* ASSIGNED TASK
Drop the pictures and repeat the remaining data exactly.

────────────────

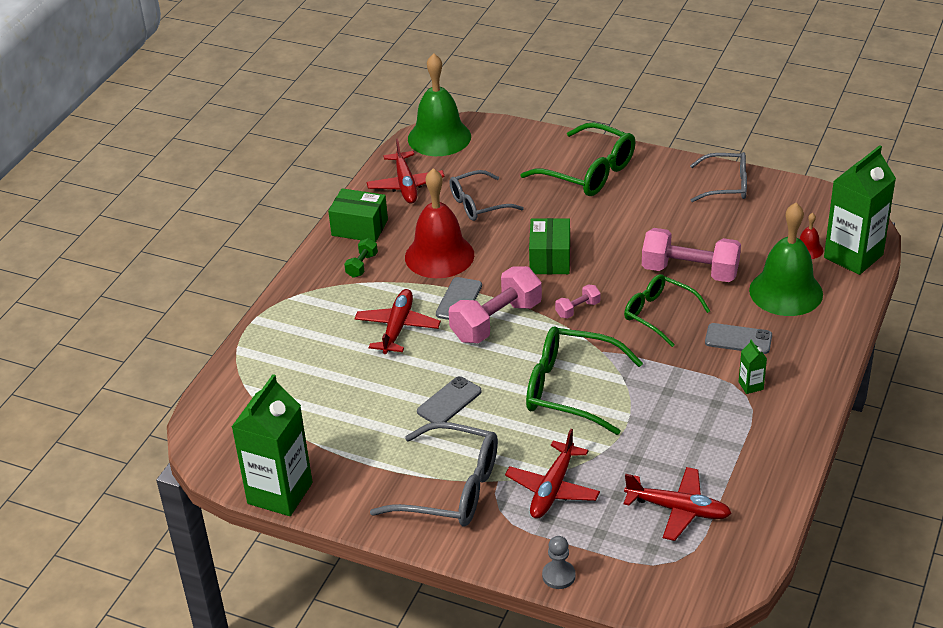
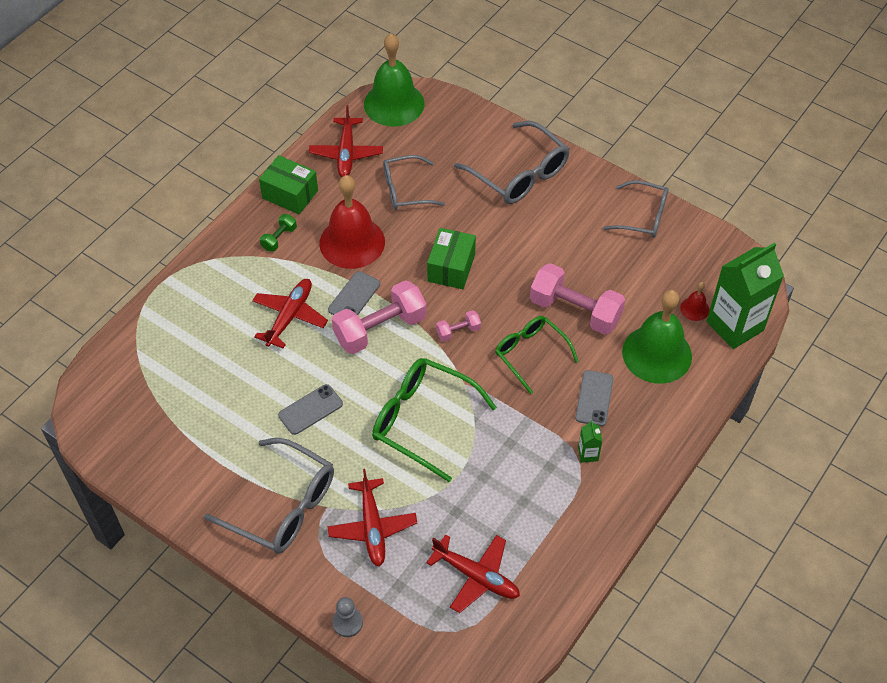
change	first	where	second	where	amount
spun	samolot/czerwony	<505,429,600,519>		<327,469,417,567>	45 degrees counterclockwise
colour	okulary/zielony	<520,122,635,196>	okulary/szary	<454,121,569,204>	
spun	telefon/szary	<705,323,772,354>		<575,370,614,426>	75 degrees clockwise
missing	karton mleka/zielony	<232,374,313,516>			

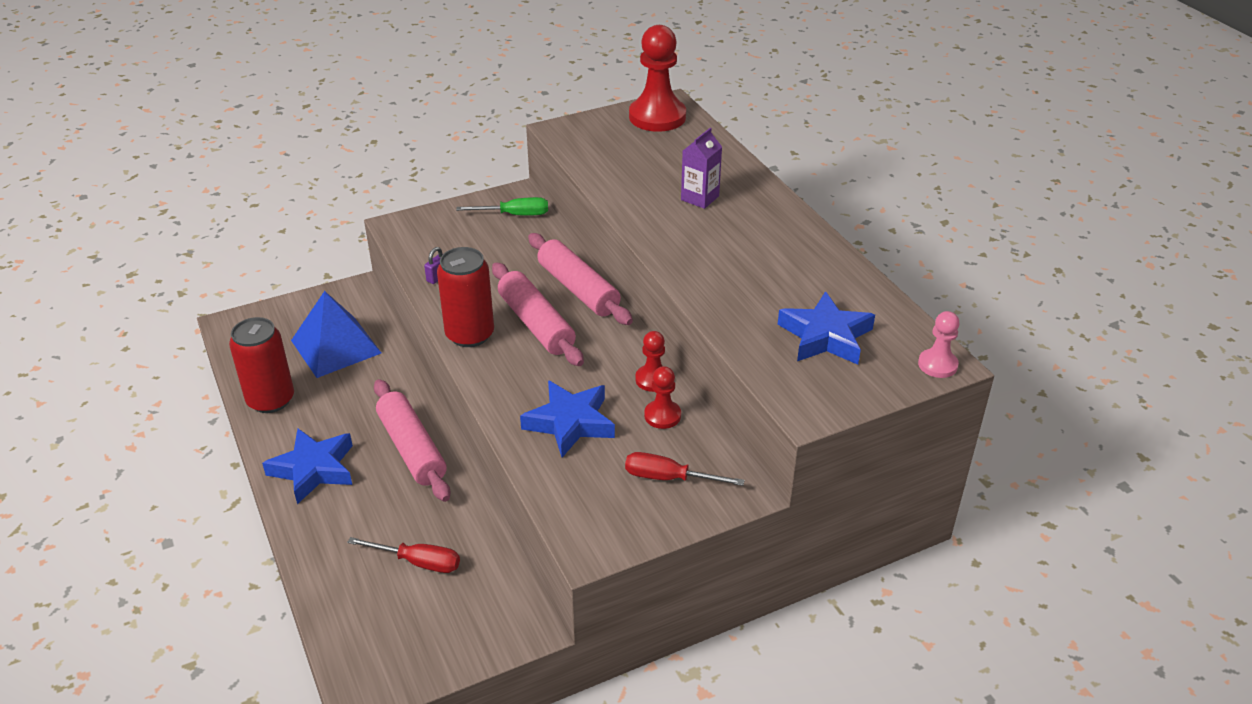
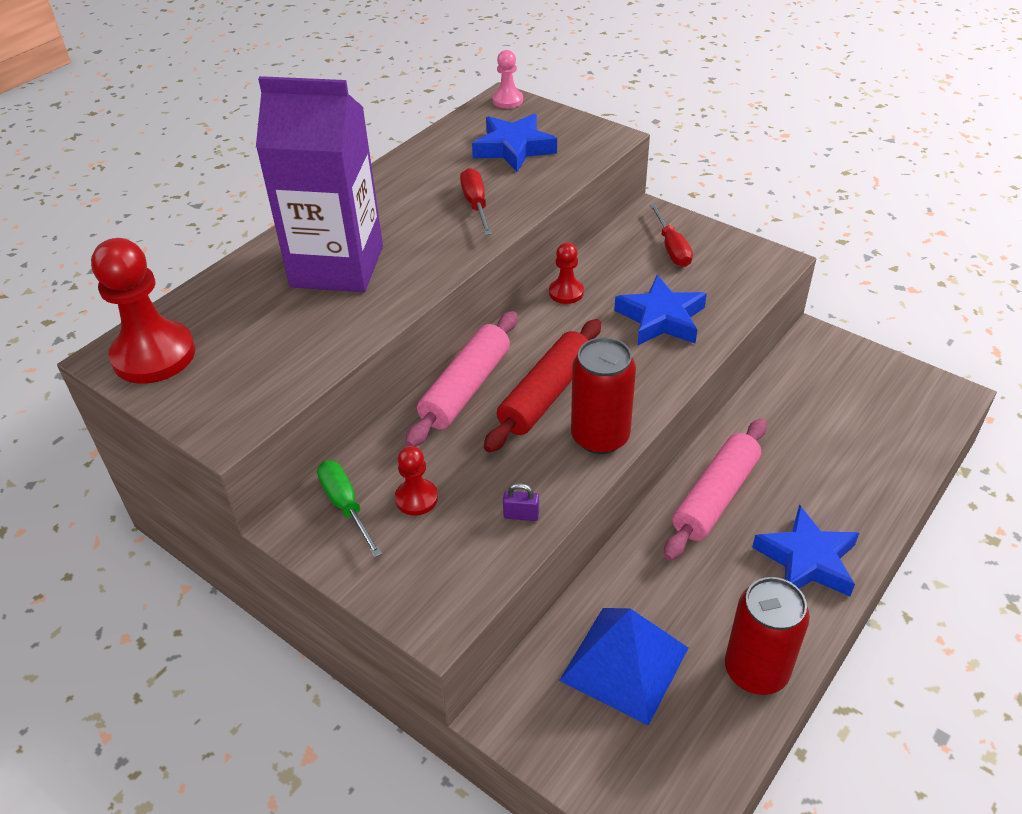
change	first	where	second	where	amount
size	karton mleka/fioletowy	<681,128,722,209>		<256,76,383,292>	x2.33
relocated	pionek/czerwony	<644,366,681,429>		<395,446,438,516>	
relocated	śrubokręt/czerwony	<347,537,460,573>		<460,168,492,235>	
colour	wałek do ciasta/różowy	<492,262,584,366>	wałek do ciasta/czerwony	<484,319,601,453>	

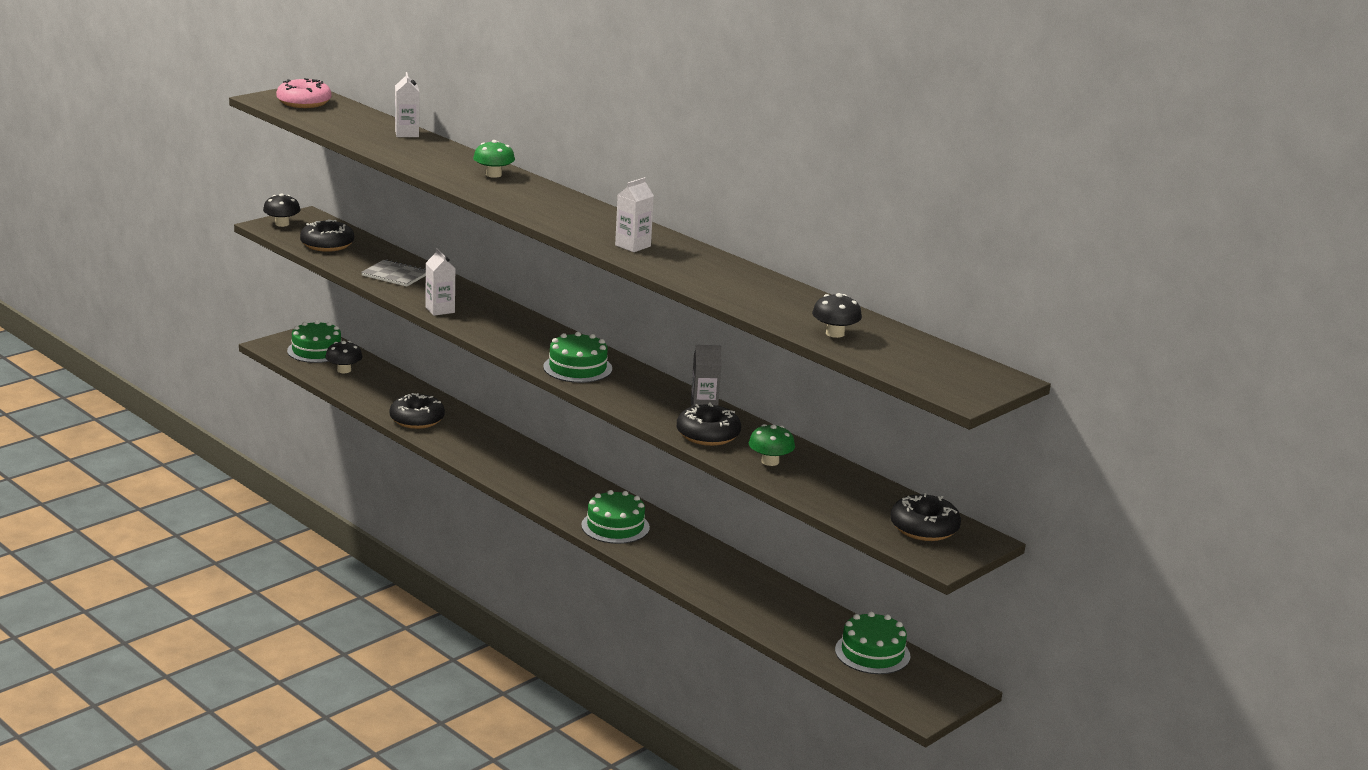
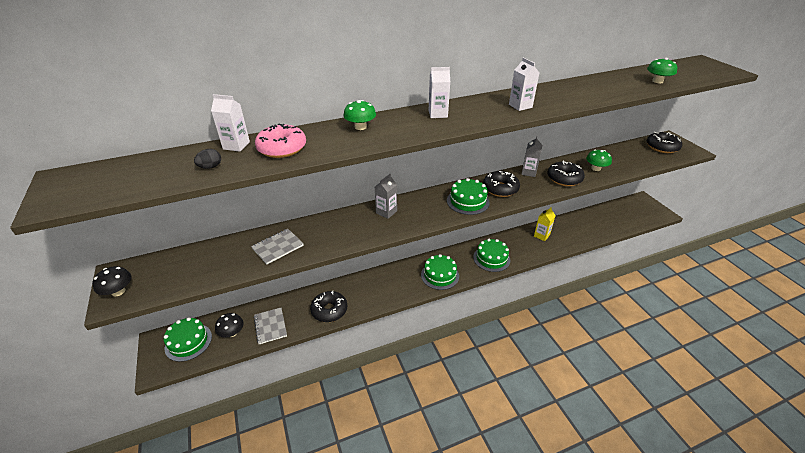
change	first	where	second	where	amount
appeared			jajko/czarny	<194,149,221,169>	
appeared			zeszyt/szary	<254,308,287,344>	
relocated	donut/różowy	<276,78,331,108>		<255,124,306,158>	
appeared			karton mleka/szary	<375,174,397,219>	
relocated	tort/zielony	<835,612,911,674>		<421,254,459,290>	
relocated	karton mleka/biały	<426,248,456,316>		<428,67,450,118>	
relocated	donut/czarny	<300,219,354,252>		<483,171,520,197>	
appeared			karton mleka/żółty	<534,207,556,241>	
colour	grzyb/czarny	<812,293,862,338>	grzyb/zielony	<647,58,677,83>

────────────────

* ANSWER TO THIS EXERCISE
change	first	where	second	where	amount
spun	samolot/czerwony	<505,429,600,519>		<327,469,417,567>	45 degrees counterclockwise
colour	okulary/zielony	<520,122,635,196>	okulary/szary	<454,121,569,204>	
spun	telefon/szary	<705,323,772,354>		<575,370,614,426>	75 degrees clockwise
missing	karton mleka/zielony	<232,374,313,516>			

change	first	where	second	where	amount
size	karton mleka/fioletowy	<681,128,722,209>		<256,76,383,292>	x2.33
relocated	pionek/czerwony	<644,366,681,429>		<395,446,438,516>	
relocated	śrubokręt/czerwony	<347,537,460,573>		<460,168,492,235>	
colour	wałek do ciasta/różowy	<492,262,584,366>	wałek do ciasta/czerwony	<484,319,601,453>	

change	first	where	second	where	amount
appeared			jajko/czarny	<194,149,221,169>	
appeared			zeszyt/szary	<254,308,287,344>	
relocated	donut/różowy	<276,78,331,108>		<255,124,306,158>	
appeared			karton mleka/szary	<375,174,397,219>	
relocated	tort/zielony	<835,612,911,674>		<421,254,459,290>	
relocated	karton mleka/biały	<426,248,456,316>		<428,67,450,118>	
relocated	donut/czarny	<300,219,354,252>		<483,171,520,197>	
appeared			karton mleka/żółty	<534,207,556,241>	
colour	grzyb/czarny	<812,293,862,338>	grzyb/zielony	<647,58,677,83>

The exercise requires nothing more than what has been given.